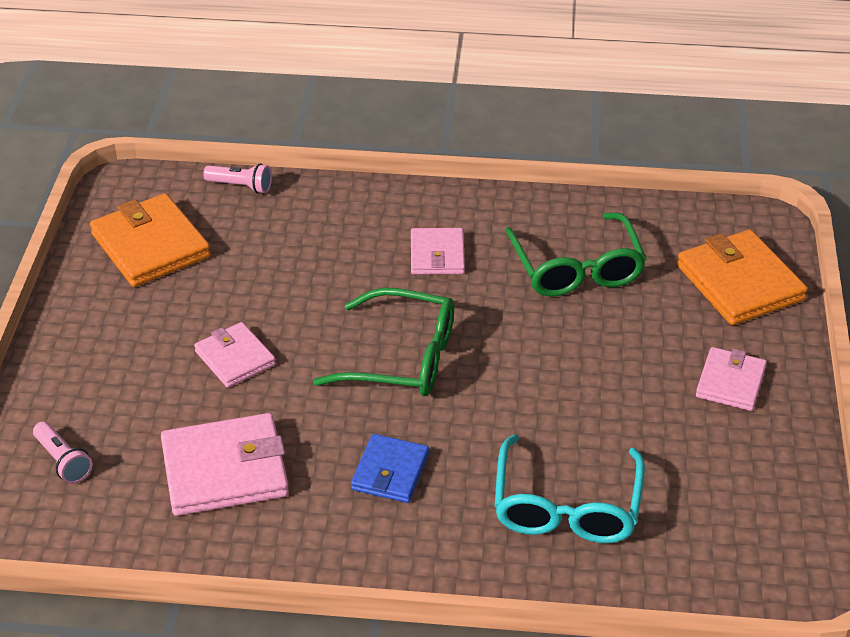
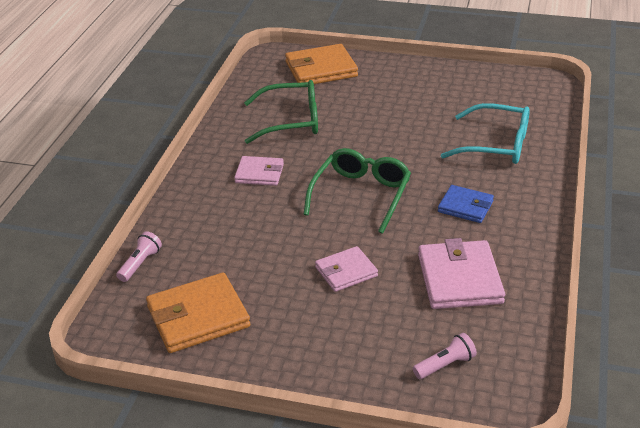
camera: 80 degrees left, 5 degrees down
(730, 382) = (403, 83): pink wallet -> none

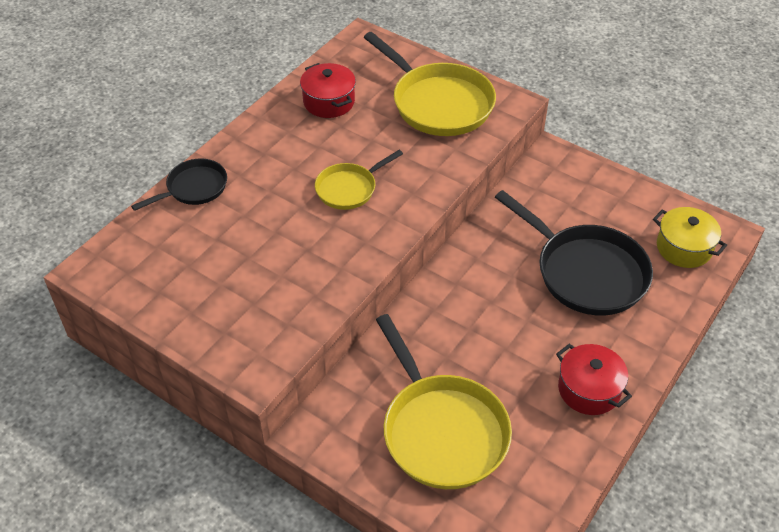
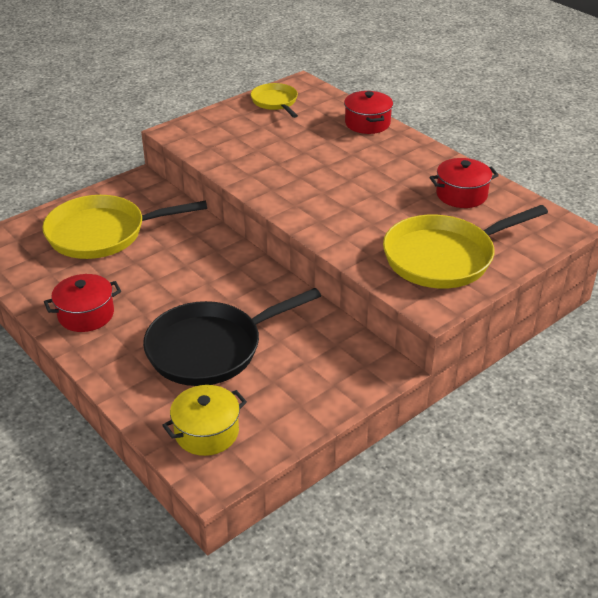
camera: 105 degrees right, 10 degrees down
(193, 188) = (367, 123): black pan -> red pot
(349, 188) = (338, 190): yellow pan -> yellow pan (275, 102)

--- WORK ORDER ---
Each line of the data above should be reproduced without alteration, and no picture should appear in the copy.

--- RESULT ---
camera: 80 degrees left, 5 degrees down
(730, 382) = (403, 83): pink wallet -> none

camera: 105 degrees right, 10 degrees down
(193, 188) = (367, 123): black pan -> red pot
(349, 188) = (338, 190): yellow pan -> yellow pan (275, 102)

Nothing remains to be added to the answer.